_Problem to work on_
When duplicating the records beneath this instruction, omit every picture and keep all else exact.

*** Opening Data records ***

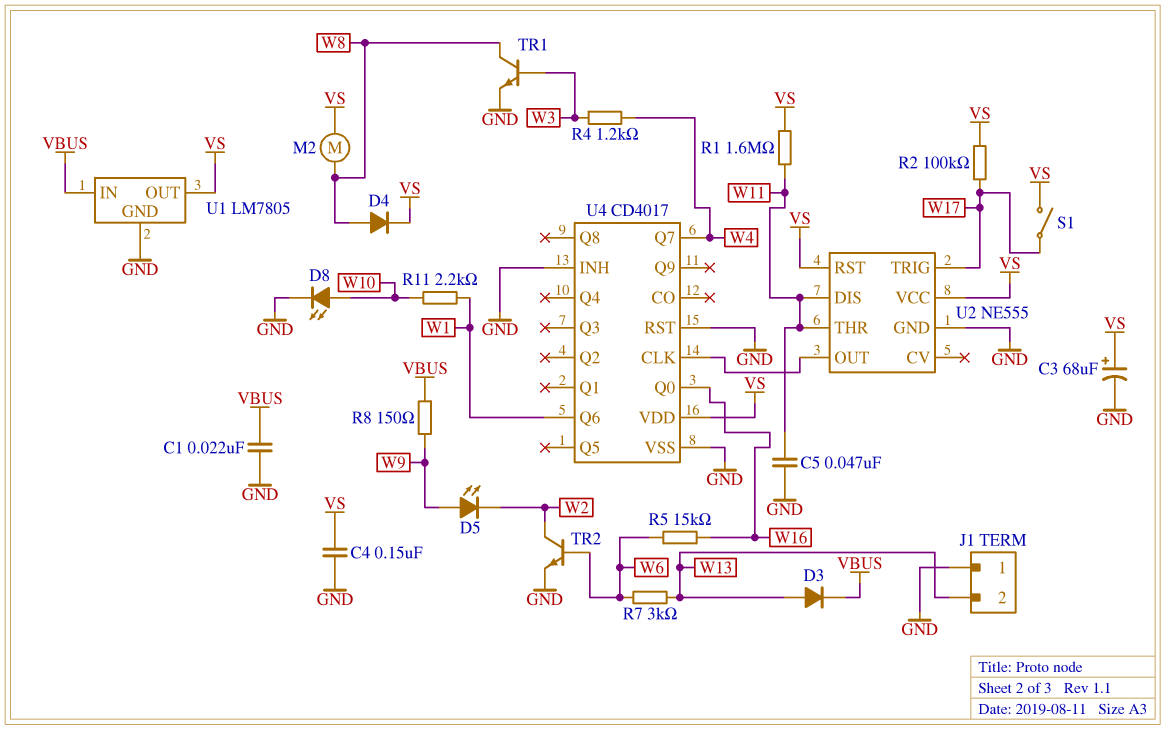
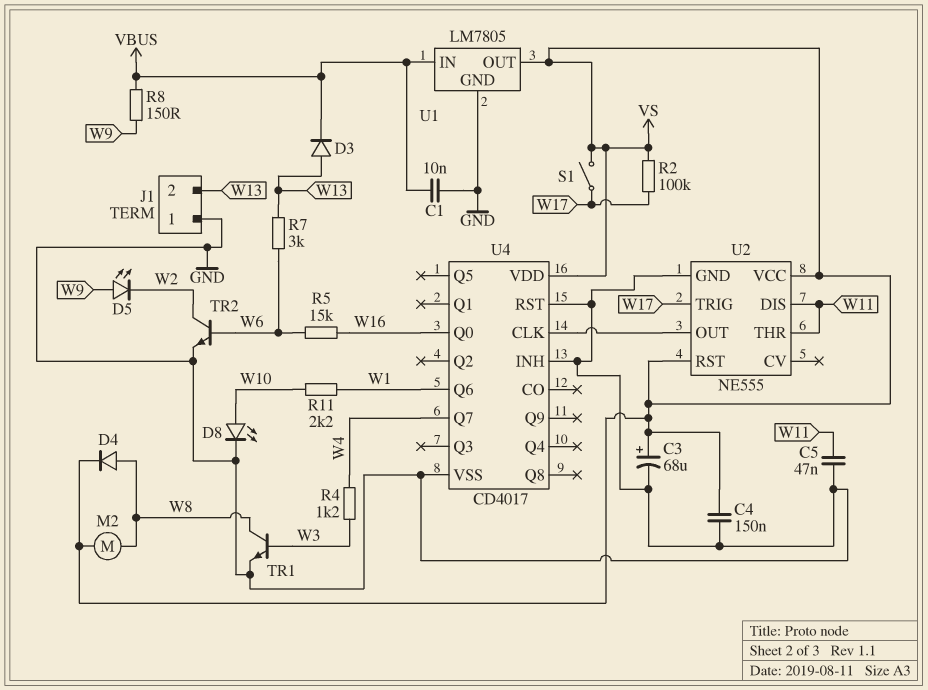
C1: 22nF (GND, VBUS) -> 10nF (GND, VBUS)
R1: 1.6M (VS, W11) -> none

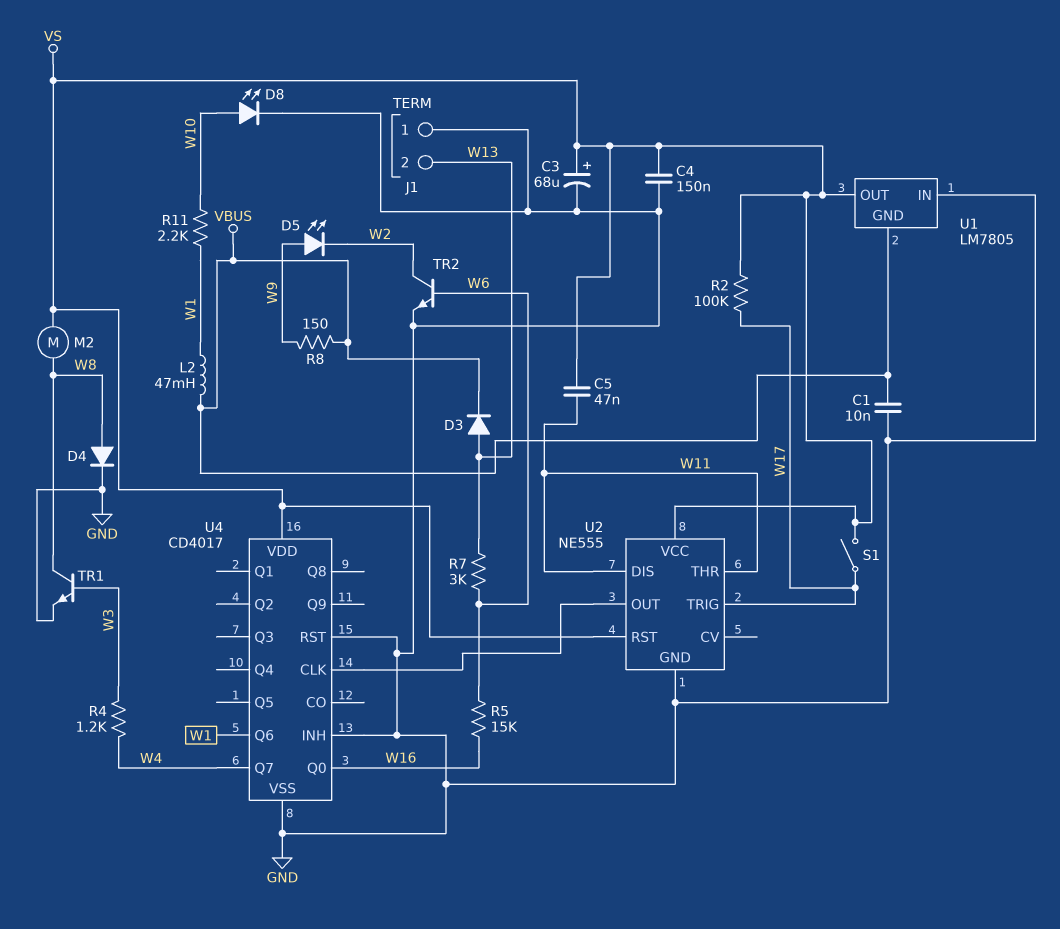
C5: 47nF (GND, W11) -> 47nF (VS, W11)
D4: diode (A W8, K VS) -> diode (A W8, K GND)
L2: none -> 47mH (VBUS, W1)
U1 pin GND: GND -> VBUS
U1 pin IN: VBUS -> GND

*** Closing Data records ***

_Written response_
C1: 22nF (GND, VBUS) -> 10nF (GND, VBUS)
R1: 1.6M (VS, W11) -> none

C5: 47nF (GND, W11) -> 47nF (VS, W11)
D4: diode (A W8, K VS) -> diode (A W8, K GND)
L2: none -> 47mH (VBUS, W1)
U1 pin GND: GND -> VBUS
U1 pin IN: VBUS -> GND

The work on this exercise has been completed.